• [Problem to solve] Return the lines below exactly, please, from the one containing "turquoise ruler: 0 -> 2" through the last one, both included, and leave out any pictures.

• [Exercise data]

───

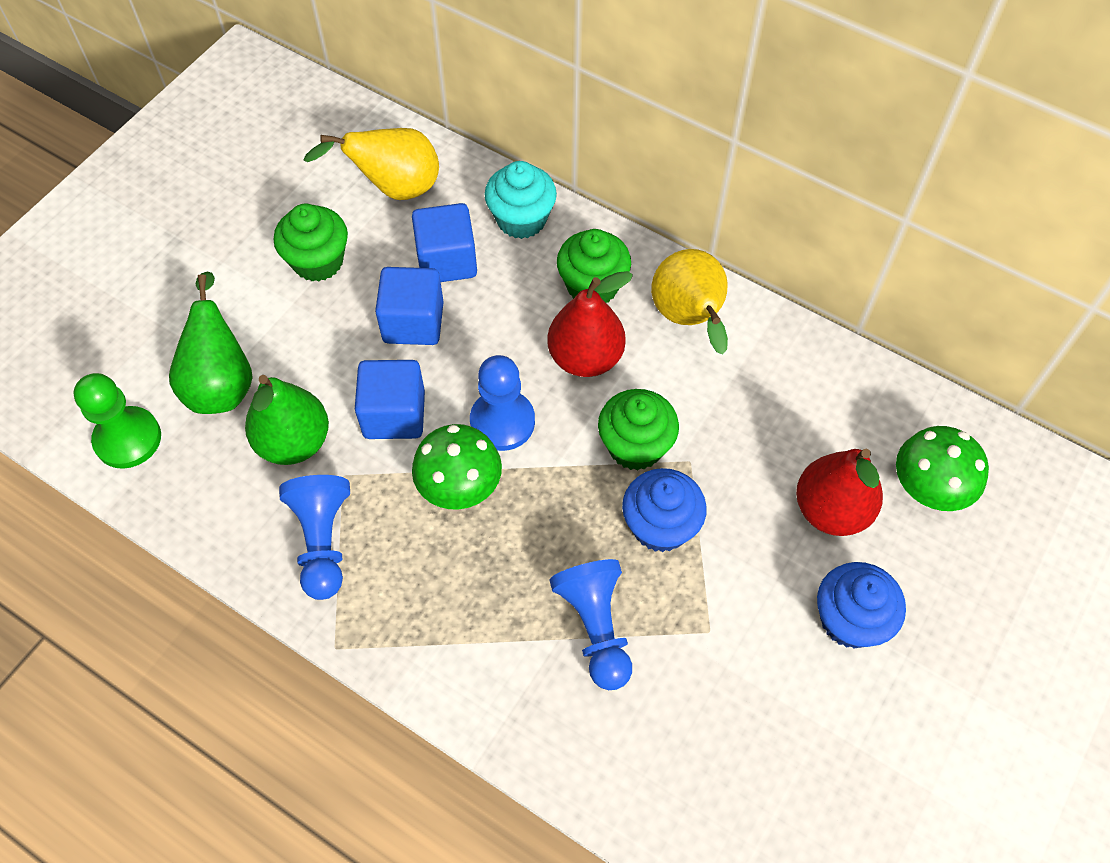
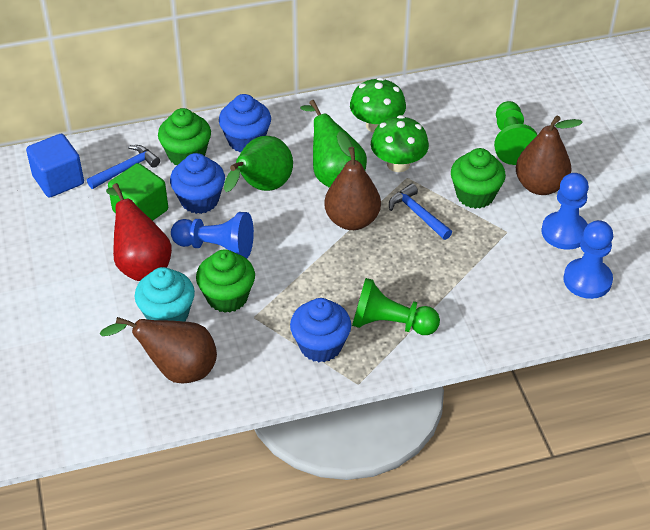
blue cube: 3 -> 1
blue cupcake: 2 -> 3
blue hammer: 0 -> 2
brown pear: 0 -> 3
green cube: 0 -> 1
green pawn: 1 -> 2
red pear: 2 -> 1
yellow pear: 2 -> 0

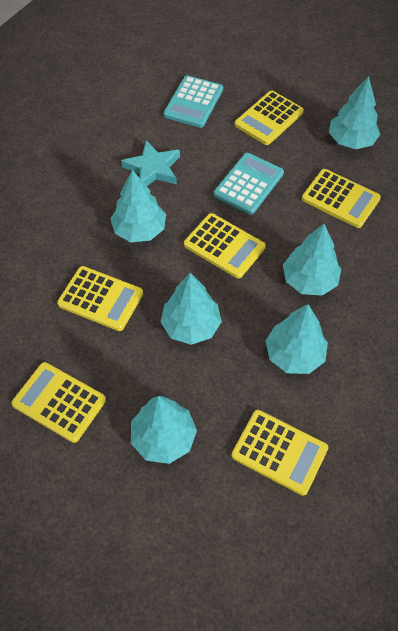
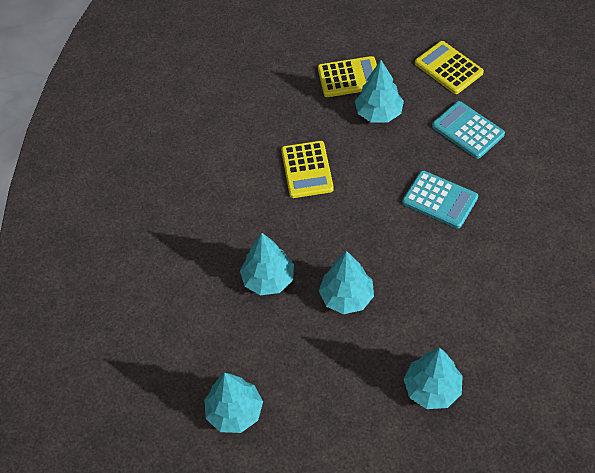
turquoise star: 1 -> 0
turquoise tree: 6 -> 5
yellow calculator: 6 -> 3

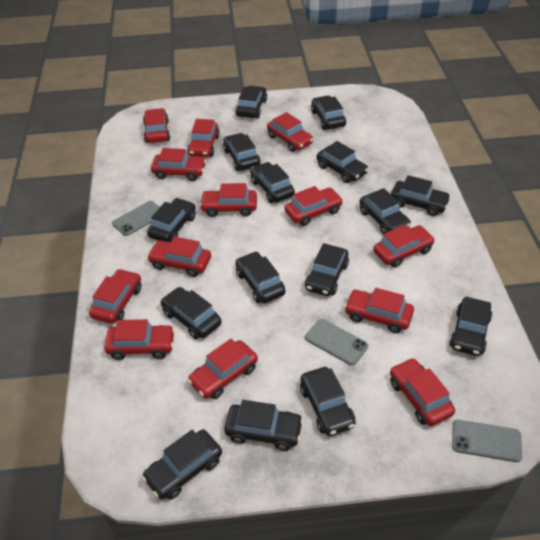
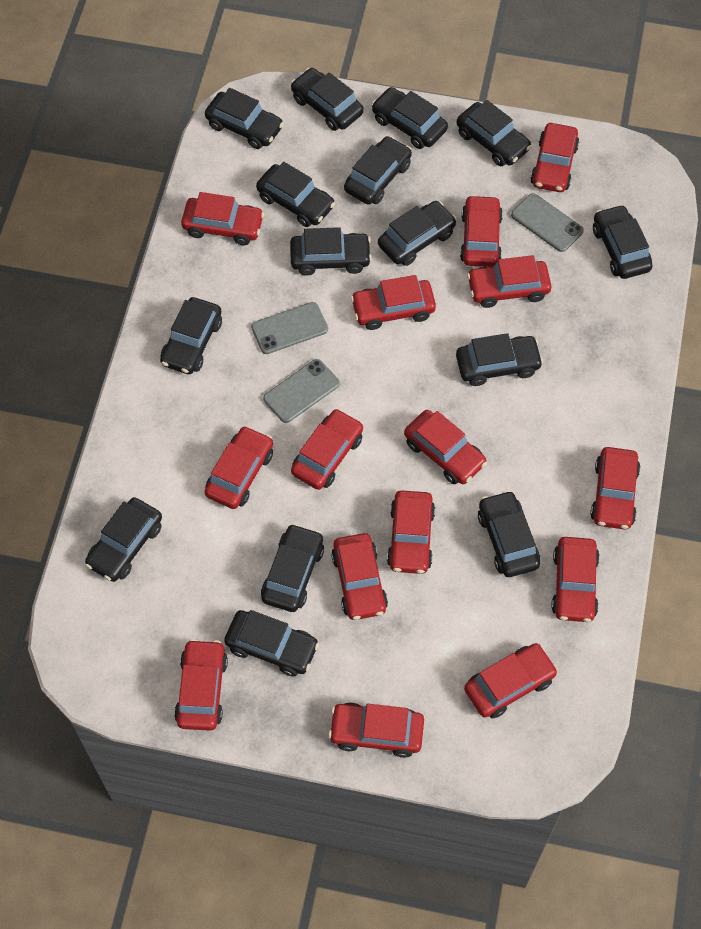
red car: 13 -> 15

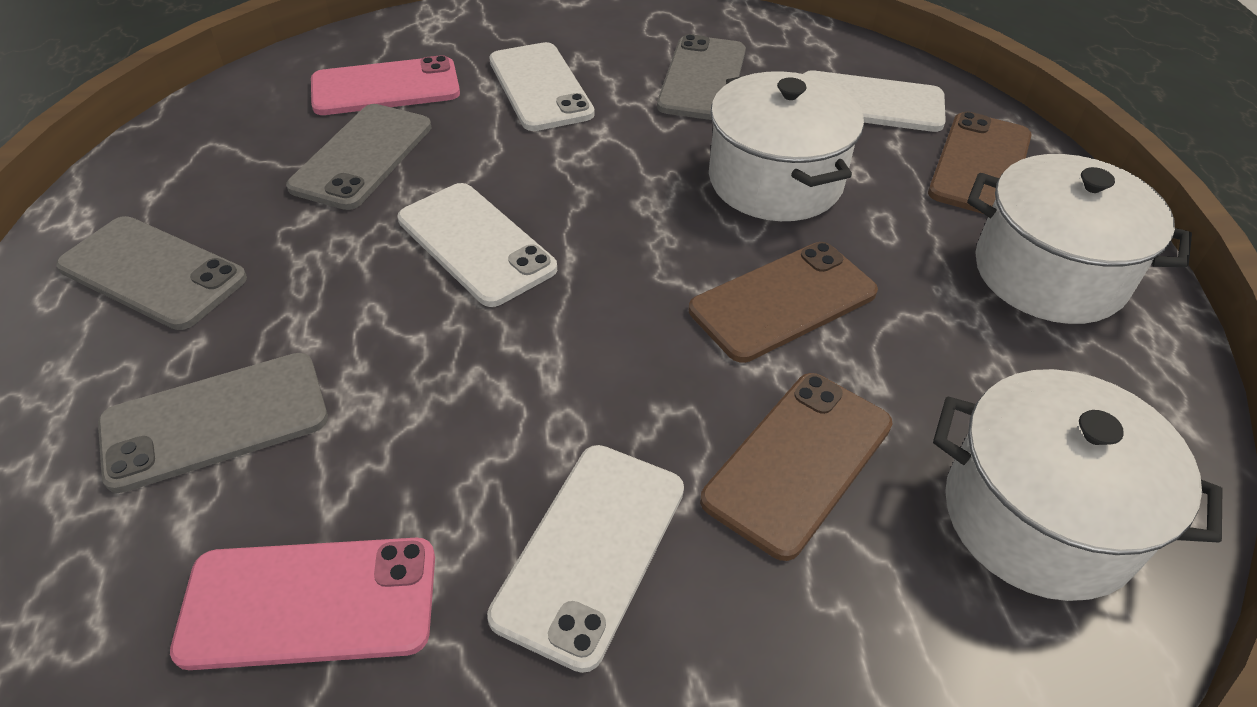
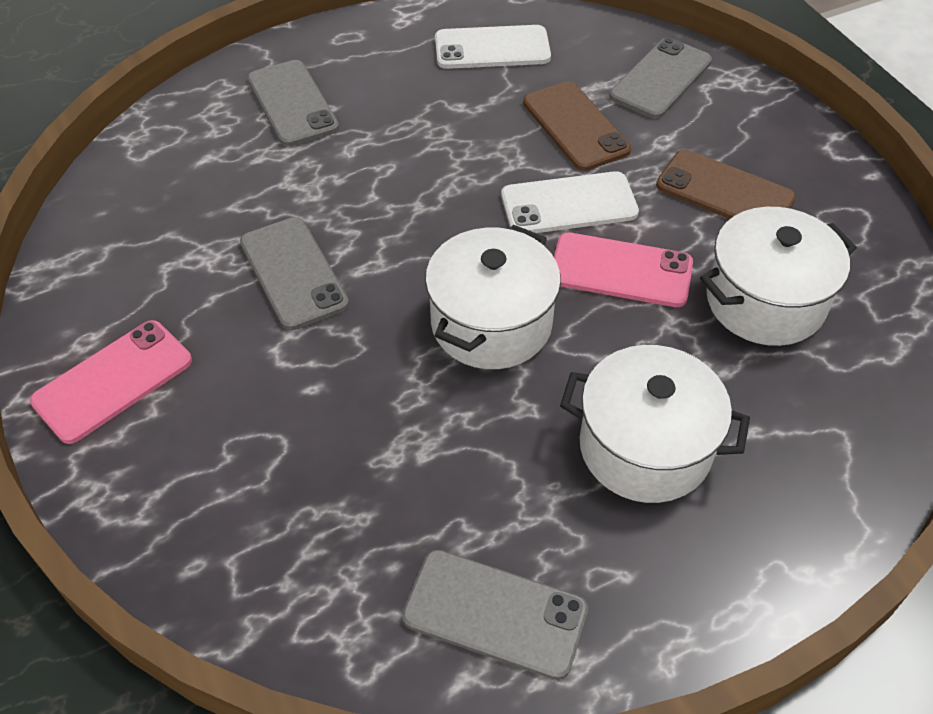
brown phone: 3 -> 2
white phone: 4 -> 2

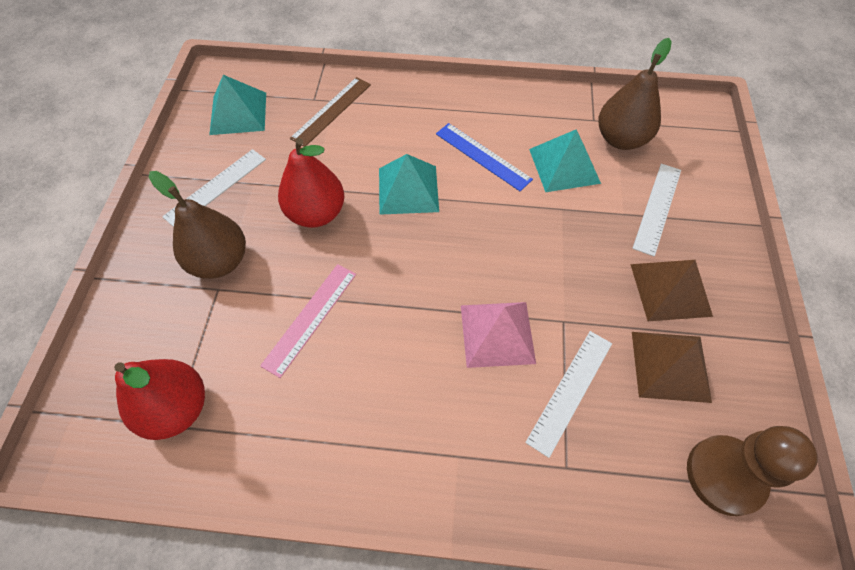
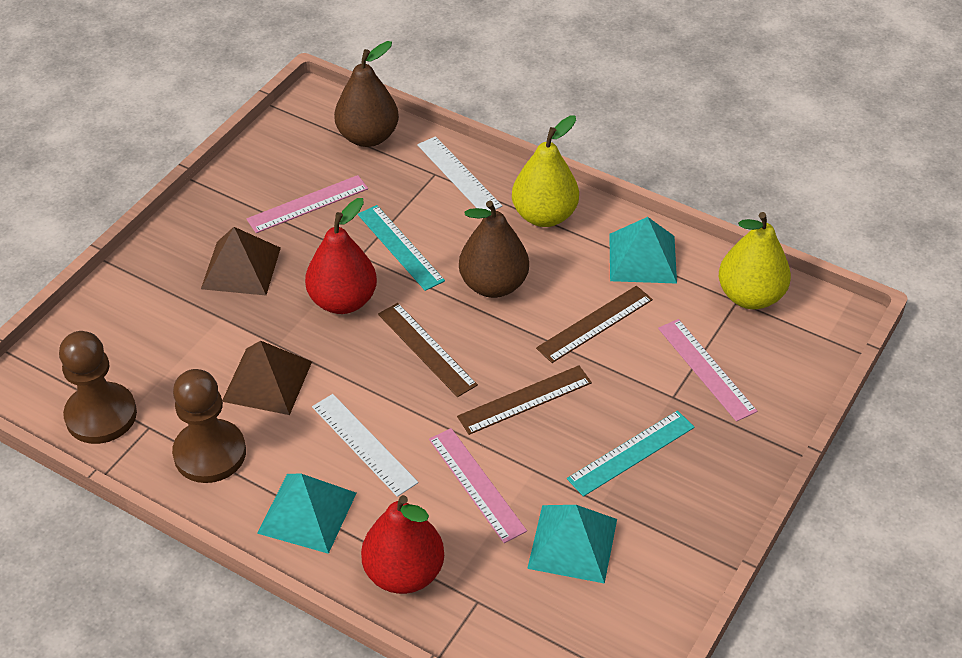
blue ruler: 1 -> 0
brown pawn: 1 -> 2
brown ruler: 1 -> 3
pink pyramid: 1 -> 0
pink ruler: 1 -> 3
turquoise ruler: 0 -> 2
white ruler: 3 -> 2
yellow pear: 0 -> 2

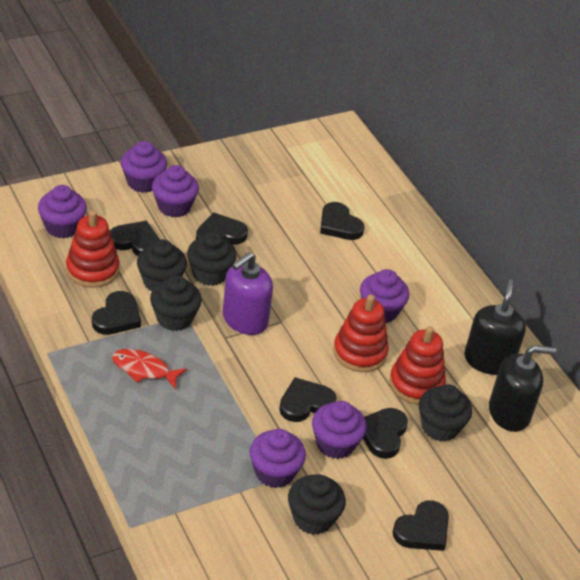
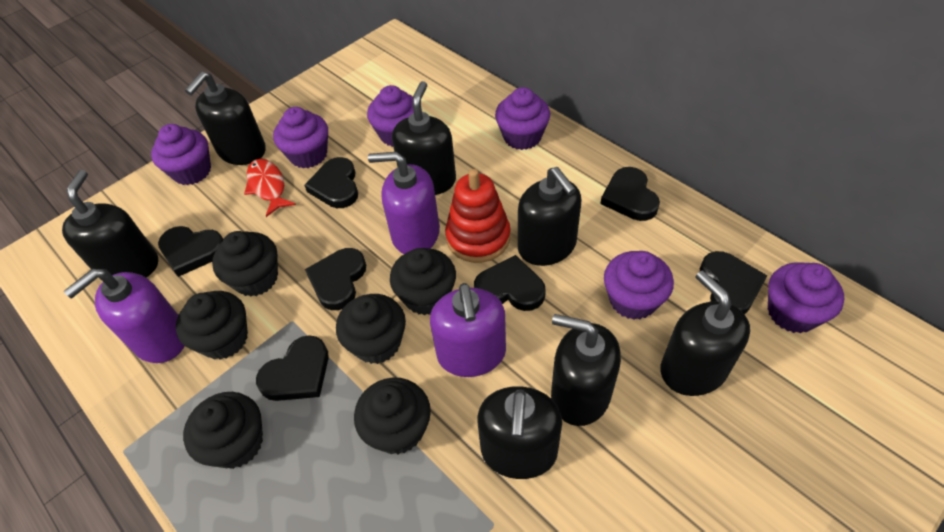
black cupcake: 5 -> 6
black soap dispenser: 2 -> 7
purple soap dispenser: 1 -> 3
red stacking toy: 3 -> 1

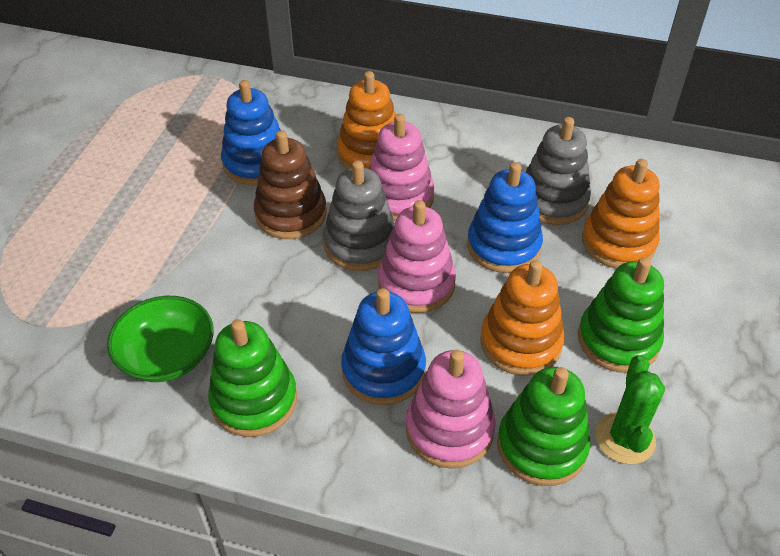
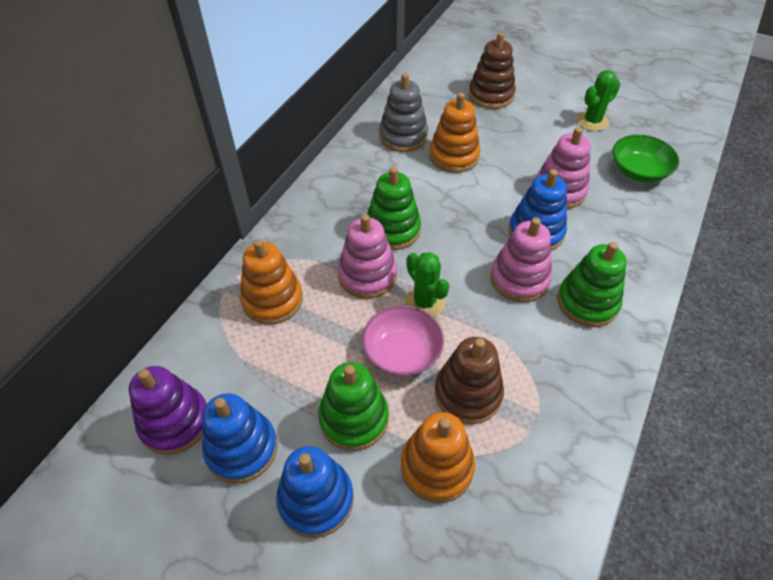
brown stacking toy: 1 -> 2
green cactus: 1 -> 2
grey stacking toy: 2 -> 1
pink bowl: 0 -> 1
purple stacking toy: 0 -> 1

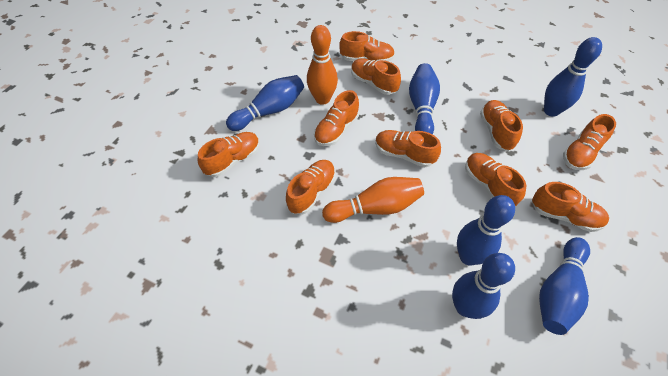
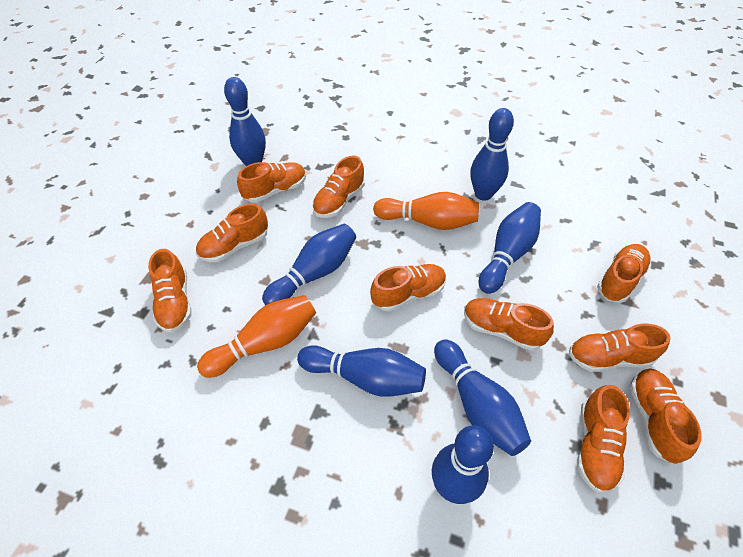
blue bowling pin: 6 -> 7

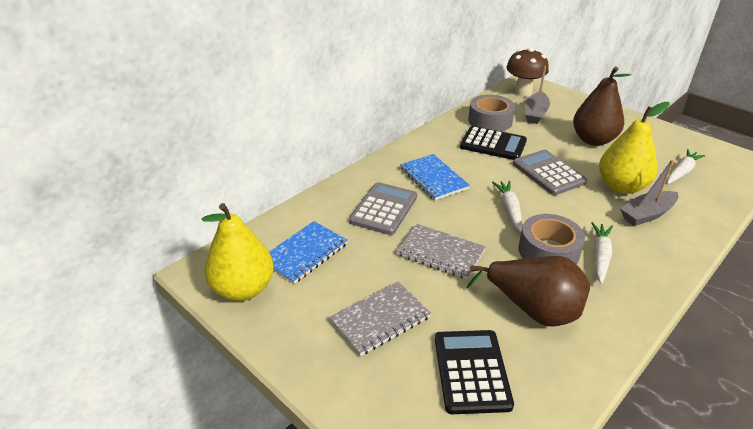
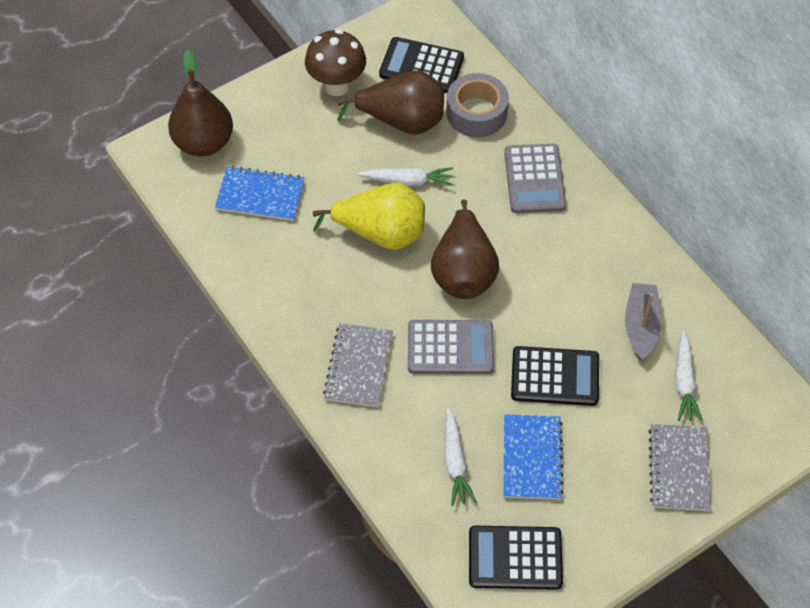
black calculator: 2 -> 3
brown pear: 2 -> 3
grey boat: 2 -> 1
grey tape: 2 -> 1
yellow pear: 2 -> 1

───

• [Solution to this exercise]
turquoise ruler: 0 -> 2
white ruler: 3 -> 2
yellow pear: 0 -> 2

black cupcake: 5 -> 6
black soap dispenser: 2 -> 7
purple soap dispenser: 1 -> 3
red stacking toy: 3 -> 1

brown stacking toy: 1 -> 2
green cactus: 1 -> 2
grey stacking toy: 2 -> 1
pink bowl: 0 -> 1
purple stacking toy: 0 -> 1

blue bowling pin: 6 -> 7

black calculator: 2 -> 3
brown pear: 2 -> 3
grey boat: 2 -> 1
grey tape: 2 -> 1
yellow pear: 2 -> 1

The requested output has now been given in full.